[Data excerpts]
◆ ◆ ◆ ◆ ◆ ◆ ◆
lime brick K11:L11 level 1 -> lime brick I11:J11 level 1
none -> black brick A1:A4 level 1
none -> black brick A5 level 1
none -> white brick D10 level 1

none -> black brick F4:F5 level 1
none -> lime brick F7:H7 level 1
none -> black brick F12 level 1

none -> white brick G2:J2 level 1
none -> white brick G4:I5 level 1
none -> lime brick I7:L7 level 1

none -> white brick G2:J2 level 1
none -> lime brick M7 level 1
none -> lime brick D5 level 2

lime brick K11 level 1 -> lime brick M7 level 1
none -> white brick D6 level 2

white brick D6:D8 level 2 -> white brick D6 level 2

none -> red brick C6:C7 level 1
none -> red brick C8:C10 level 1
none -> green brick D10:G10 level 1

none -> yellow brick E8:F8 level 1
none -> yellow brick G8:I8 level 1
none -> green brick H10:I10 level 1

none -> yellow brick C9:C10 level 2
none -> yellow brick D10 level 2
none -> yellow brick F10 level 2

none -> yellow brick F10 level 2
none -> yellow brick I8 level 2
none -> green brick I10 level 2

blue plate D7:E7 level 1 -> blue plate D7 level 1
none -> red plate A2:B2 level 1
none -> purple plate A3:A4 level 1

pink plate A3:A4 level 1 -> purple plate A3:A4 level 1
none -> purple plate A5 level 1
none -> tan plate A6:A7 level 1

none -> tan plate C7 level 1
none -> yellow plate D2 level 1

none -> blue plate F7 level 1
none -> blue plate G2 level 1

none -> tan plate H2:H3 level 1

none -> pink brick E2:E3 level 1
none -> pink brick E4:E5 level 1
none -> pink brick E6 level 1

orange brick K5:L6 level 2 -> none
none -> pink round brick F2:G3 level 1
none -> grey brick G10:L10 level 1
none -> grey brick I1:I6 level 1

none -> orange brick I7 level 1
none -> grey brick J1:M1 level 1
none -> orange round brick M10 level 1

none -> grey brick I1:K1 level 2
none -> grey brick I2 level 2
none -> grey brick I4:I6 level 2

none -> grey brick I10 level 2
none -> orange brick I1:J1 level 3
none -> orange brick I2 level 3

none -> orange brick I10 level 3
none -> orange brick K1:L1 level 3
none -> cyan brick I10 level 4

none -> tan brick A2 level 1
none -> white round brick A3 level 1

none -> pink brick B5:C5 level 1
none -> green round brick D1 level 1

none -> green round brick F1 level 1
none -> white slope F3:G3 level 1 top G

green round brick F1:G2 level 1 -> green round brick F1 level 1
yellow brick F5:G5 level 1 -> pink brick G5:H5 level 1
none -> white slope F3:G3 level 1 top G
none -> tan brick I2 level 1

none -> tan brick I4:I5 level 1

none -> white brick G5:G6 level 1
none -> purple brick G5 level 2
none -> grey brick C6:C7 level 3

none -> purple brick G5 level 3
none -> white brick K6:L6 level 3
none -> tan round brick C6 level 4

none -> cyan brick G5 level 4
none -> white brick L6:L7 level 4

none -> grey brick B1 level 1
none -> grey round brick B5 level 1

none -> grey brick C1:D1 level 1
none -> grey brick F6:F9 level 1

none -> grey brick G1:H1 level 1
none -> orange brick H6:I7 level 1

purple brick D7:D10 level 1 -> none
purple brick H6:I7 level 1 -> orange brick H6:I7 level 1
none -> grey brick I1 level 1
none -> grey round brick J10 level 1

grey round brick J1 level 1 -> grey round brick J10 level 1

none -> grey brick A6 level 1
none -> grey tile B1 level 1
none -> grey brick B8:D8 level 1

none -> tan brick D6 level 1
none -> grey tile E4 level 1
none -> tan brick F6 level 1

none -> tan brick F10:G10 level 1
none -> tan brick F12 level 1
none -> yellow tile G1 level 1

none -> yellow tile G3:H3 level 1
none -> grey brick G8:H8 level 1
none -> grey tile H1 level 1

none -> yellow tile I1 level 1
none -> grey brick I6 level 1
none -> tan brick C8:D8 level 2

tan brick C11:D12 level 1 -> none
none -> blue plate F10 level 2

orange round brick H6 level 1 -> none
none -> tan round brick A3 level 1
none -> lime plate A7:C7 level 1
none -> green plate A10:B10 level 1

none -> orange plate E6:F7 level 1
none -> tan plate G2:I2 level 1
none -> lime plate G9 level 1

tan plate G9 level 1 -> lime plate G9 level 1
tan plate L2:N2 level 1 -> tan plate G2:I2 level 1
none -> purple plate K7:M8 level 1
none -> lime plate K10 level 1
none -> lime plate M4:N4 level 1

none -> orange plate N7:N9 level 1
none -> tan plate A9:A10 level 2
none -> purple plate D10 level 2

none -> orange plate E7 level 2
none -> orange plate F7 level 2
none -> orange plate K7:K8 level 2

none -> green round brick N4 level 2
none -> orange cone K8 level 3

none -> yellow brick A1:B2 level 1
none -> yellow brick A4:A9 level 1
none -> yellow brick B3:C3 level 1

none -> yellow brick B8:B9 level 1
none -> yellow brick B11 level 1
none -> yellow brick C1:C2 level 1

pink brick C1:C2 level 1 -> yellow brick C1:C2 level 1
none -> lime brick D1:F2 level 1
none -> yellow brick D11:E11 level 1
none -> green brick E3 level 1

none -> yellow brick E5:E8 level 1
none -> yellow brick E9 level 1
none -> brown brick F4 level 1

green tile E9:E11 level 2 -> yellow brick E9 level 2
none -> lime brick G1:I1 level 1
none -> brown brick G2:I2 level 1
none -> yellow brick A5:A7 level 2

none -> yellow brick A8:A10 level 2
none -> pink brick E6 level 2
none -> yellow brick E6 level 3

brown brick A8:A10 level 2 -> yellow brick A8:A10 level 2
◆ ◆ ◆ ◆ ◆ ◆ ◆
* [EXERCISE]: Copy out all lines from the records where the word "brown" appears.

* [OUTPUT]:
none -> brown brick F4 level 1
none -> brown brick G2:I2 level 1
brown brick A8:A10 level 2 -> yellow brick A8:A10 level 2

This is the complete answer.